*YOUR OBJECTIVE*
Copy the records below, from the line containing "S8: switch (GND, N1) -> button (GND, N1)" through the last line; leave out pictures.
GIVEN INFORMATION START
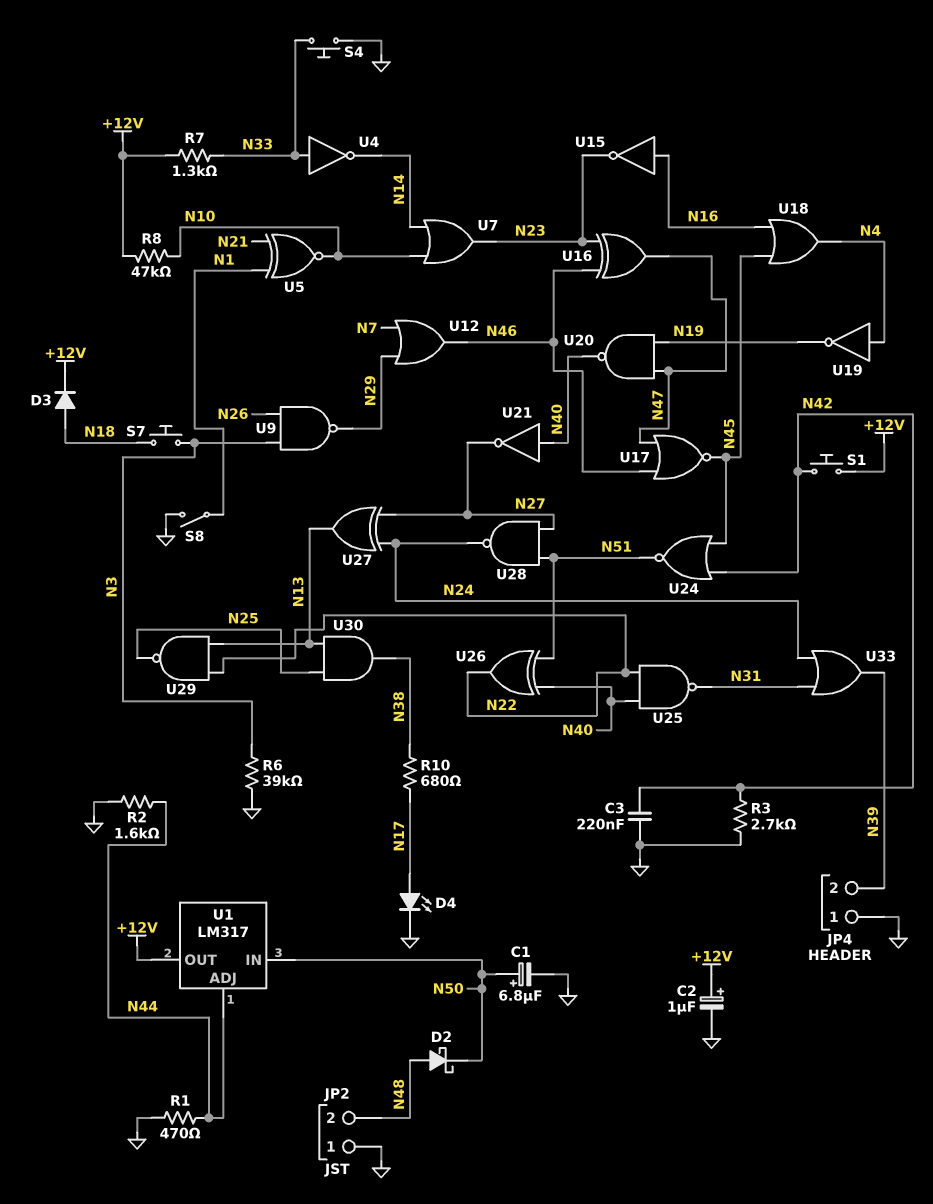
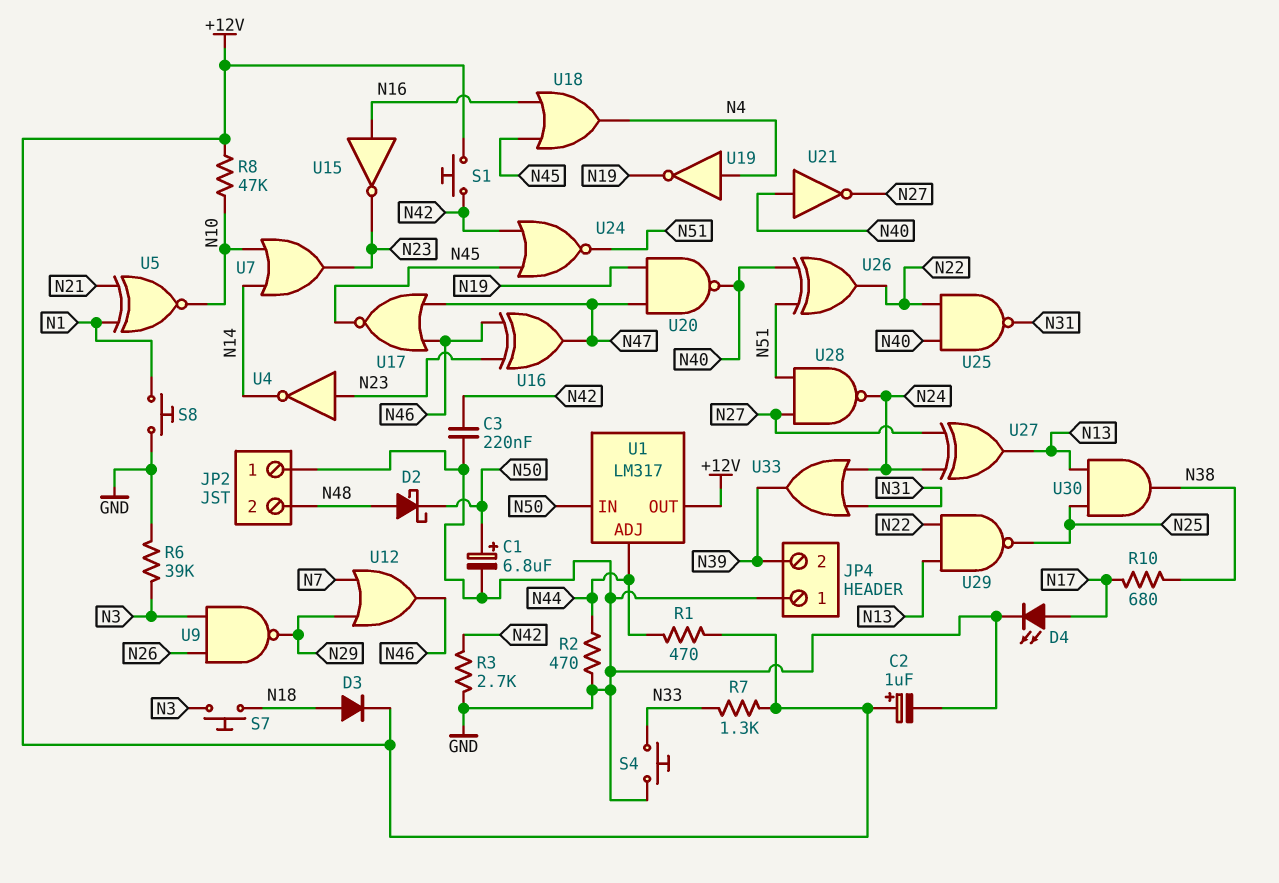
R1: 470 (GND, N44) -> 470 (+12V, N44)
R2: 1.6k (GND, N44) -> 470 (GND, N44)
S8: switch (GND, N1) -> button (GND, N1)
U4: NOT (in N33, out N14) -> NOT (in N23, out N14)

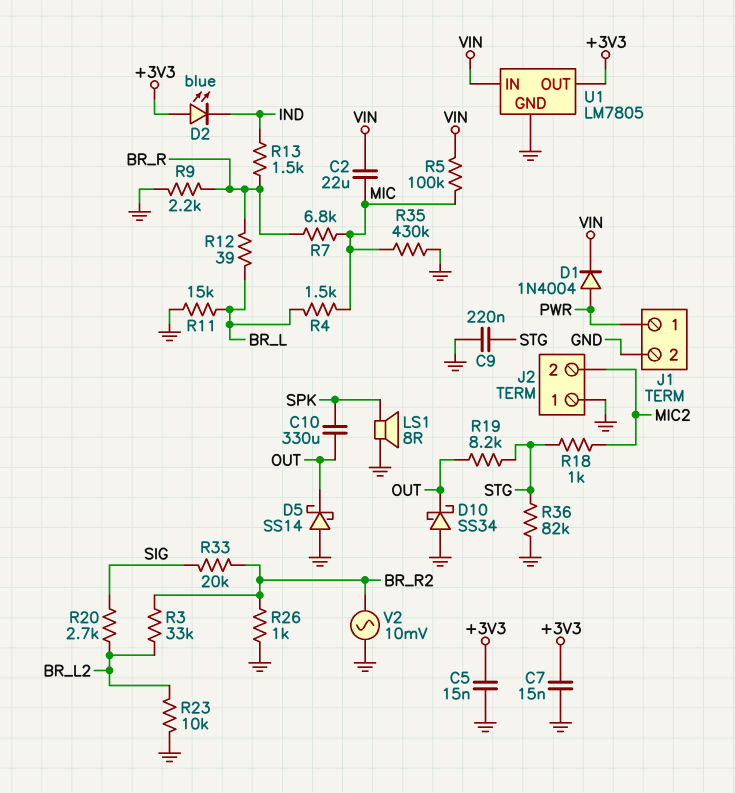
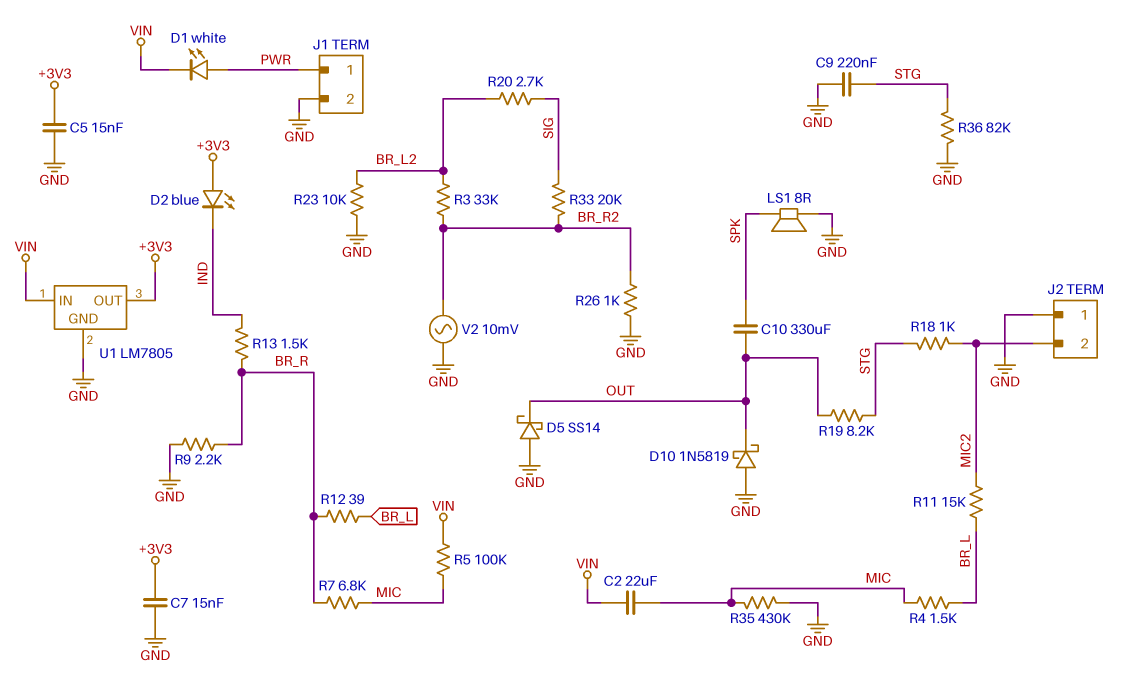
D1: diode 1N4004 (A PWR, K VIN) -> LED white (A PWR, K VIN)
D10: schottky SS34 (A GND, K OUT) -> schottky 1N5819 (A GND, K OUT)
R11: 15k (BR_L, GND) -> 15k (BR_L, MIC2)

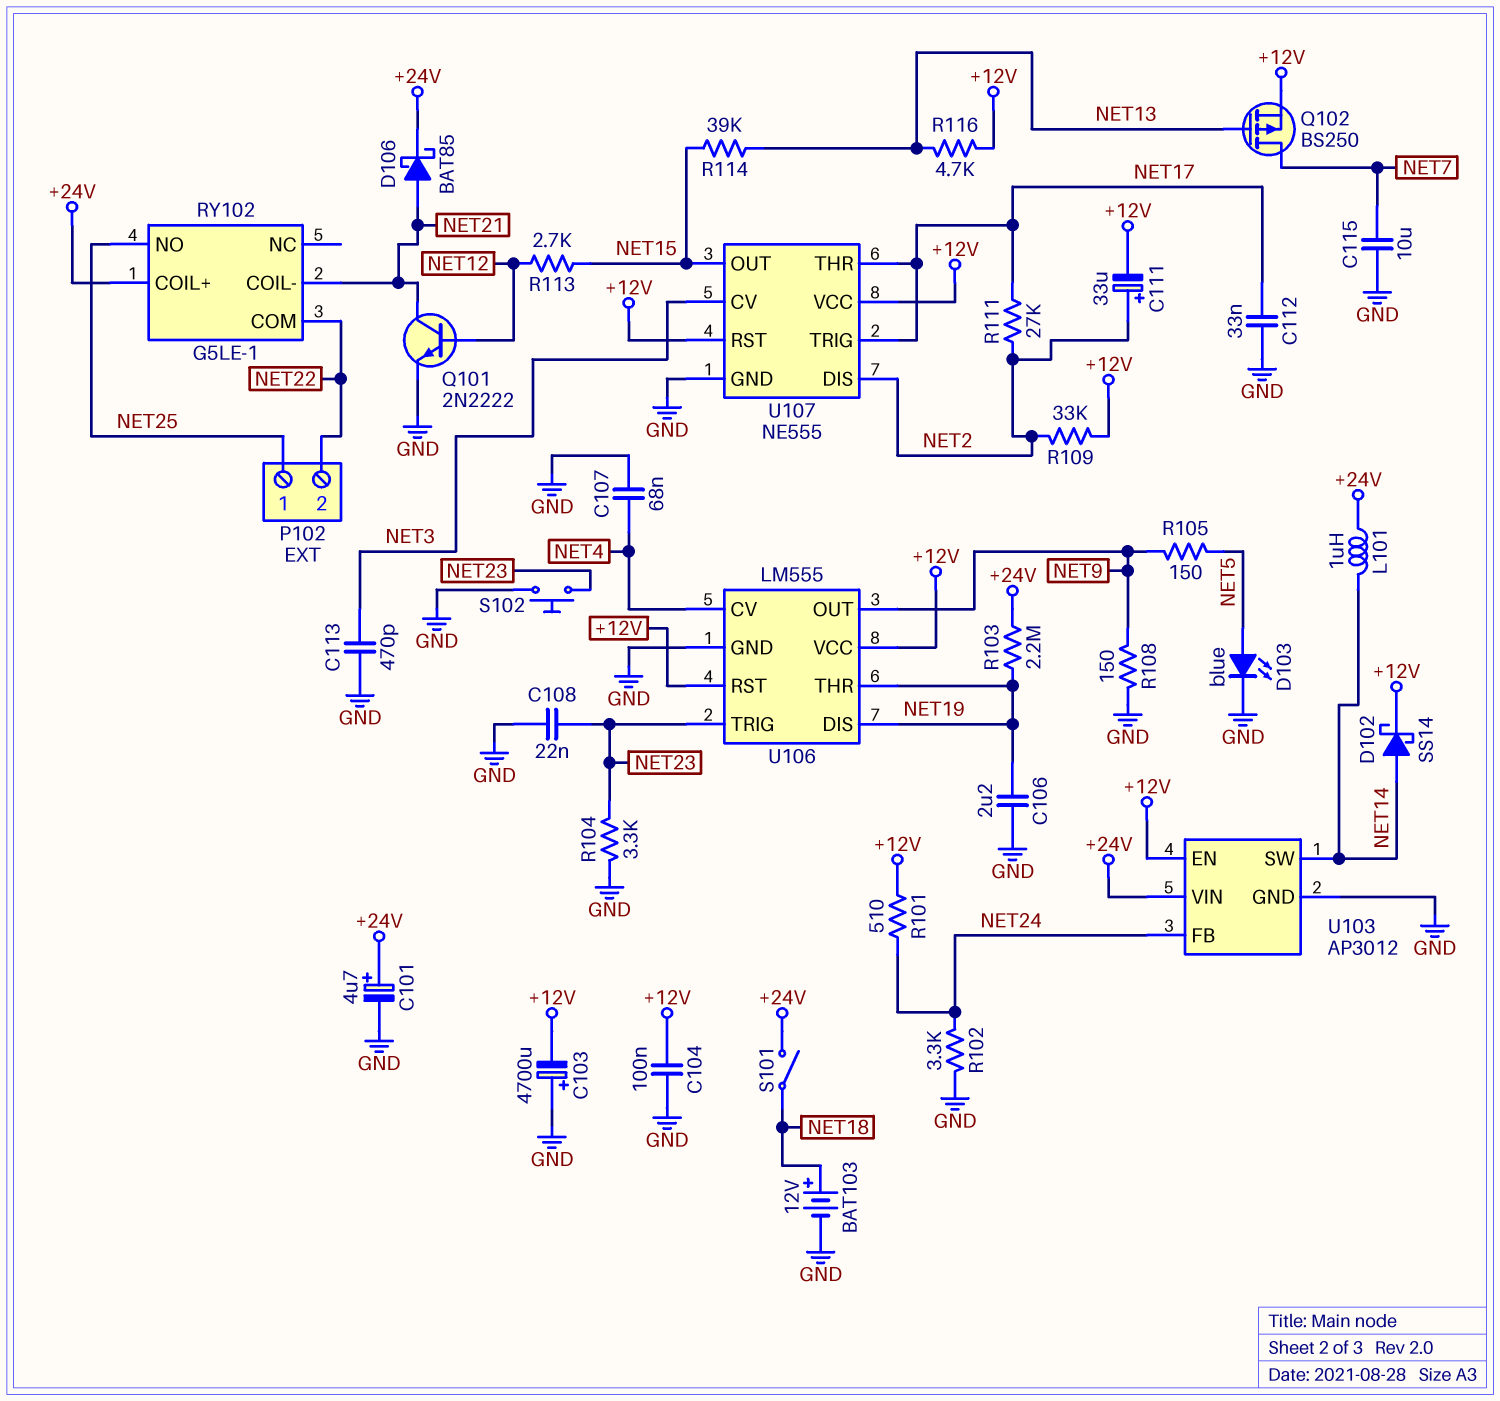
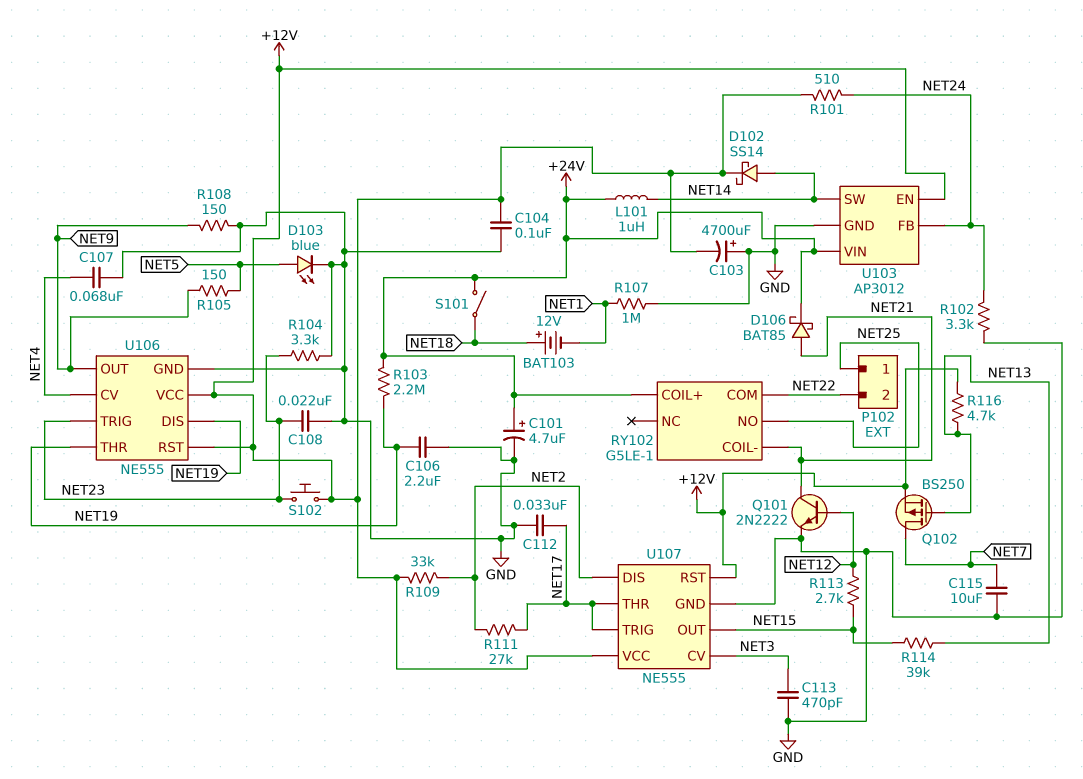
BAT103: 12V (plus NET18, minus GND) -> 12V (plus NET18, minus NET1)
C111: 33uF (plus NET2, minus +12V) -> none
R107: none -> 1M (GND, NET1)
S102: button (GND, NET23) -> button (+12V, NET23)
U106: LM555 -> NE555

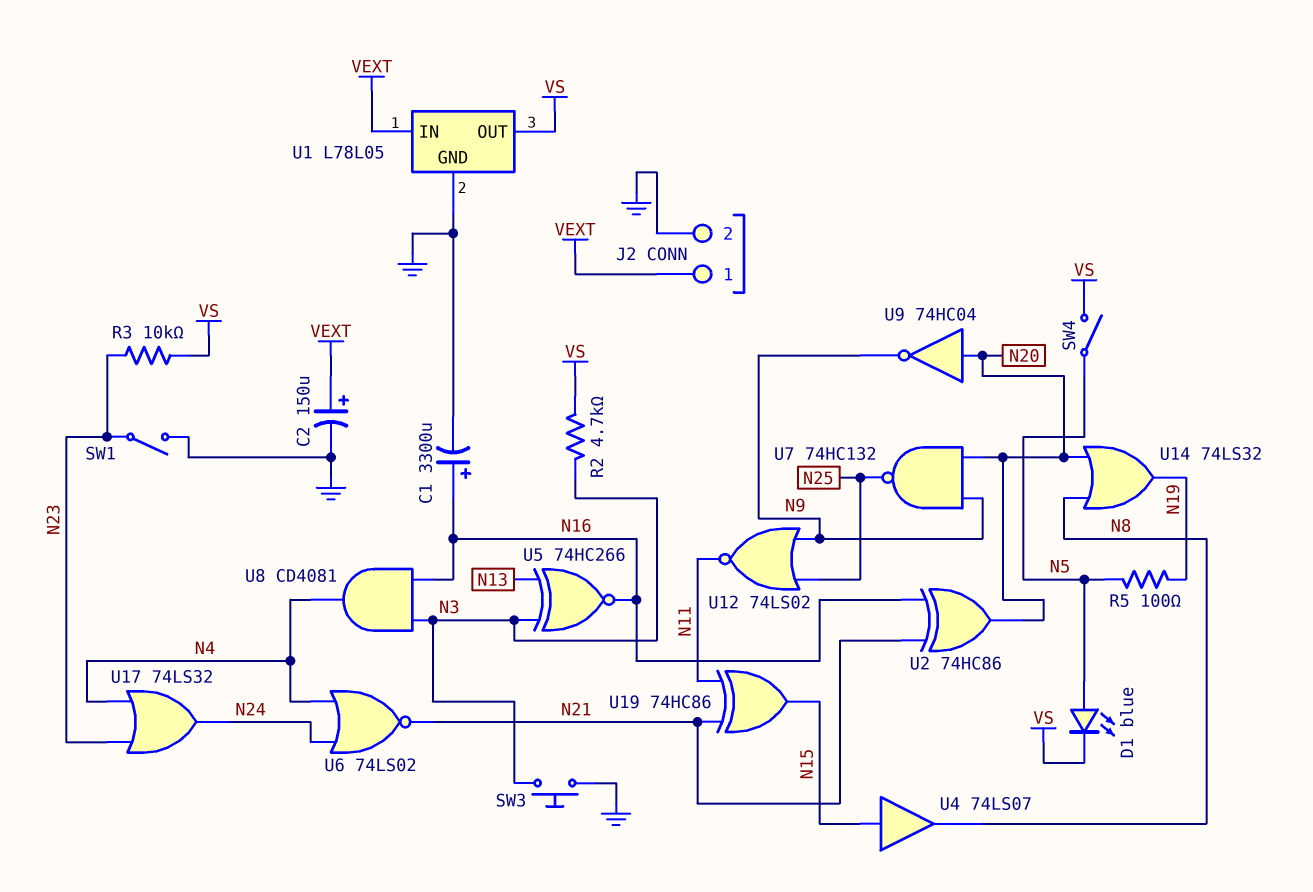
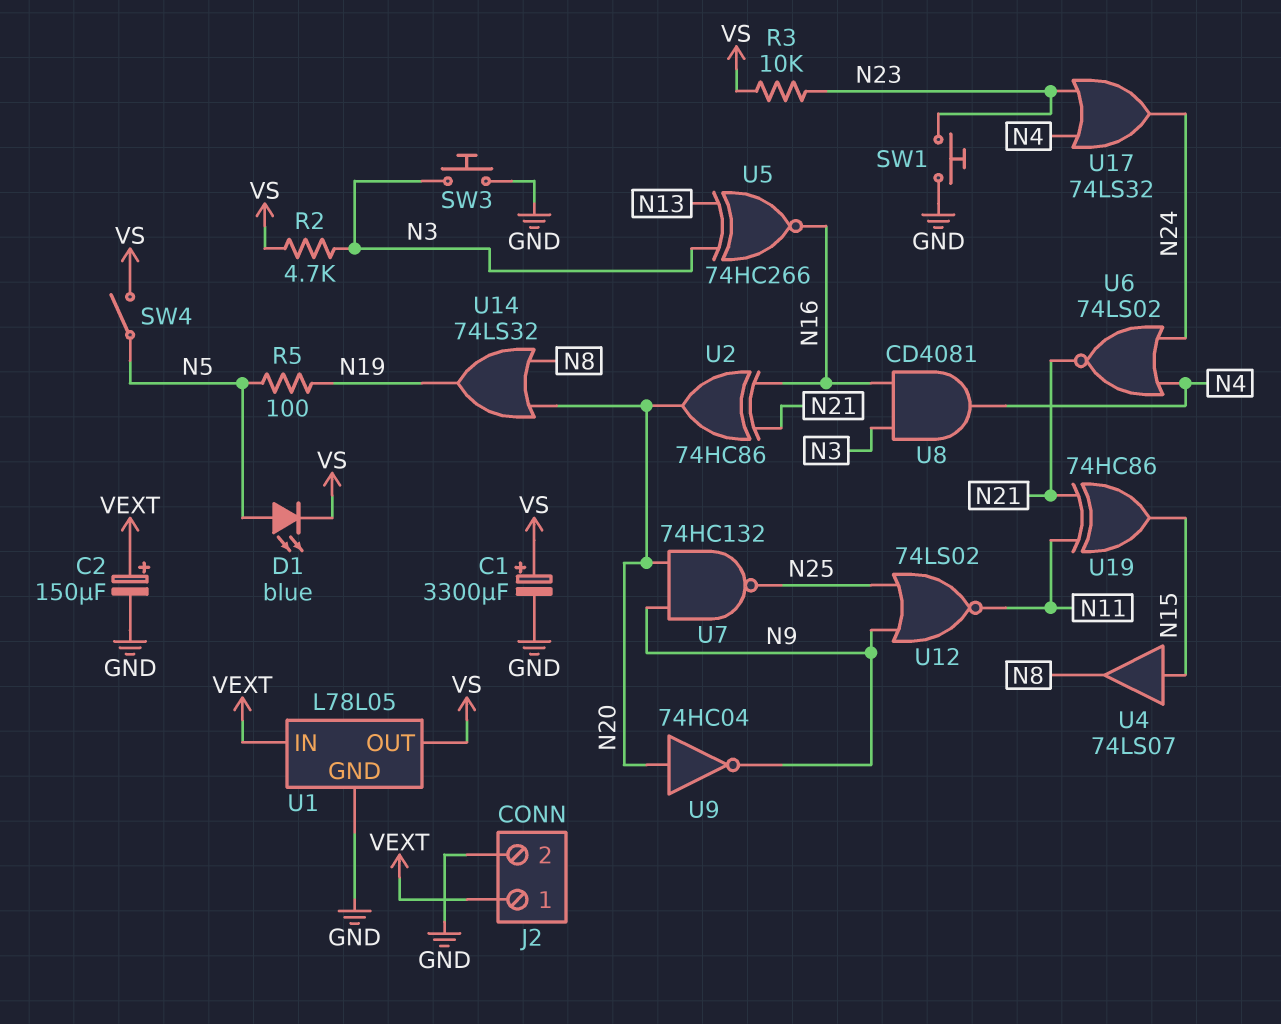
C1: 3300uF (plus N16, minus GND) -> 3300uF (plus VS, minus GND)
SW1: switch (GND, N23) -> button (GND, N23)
GIVEN INFORMATION END
*SOLUTION TO THE PROBLEM*
S8: switch (GND, N1) -> button (GND, N1)
U4: NOT (in N33, out N14) -> NOT (in N23, out N14)

D1: diode 1N4004 (A PWR, K VIN) -> LED white (A PWR, K VIN)
D10: schottky SS34 (A GND, K OUT) -> schottky 1N5819 (A GND, K OUT)
R11: 15k (BR_L, GND) -> 15k (BR_L, MIC2)

BAT103: 12V (plus NET18, minus GND) -> 12V (plus NET18, minus NET1)
C111: 33uF (plus NET2, minus +12V) -> none
R107: none -> 1M (GND, NET1)
S102: button (GND, NET23) -> button (+12V, NET23)
U106: LM555 -> NE555

C1: 3300uF (plus N16, minus GND) -> 3300uF (plus VS, minus GND)
SW1: switch (GND, N23) -> button (GND, N23)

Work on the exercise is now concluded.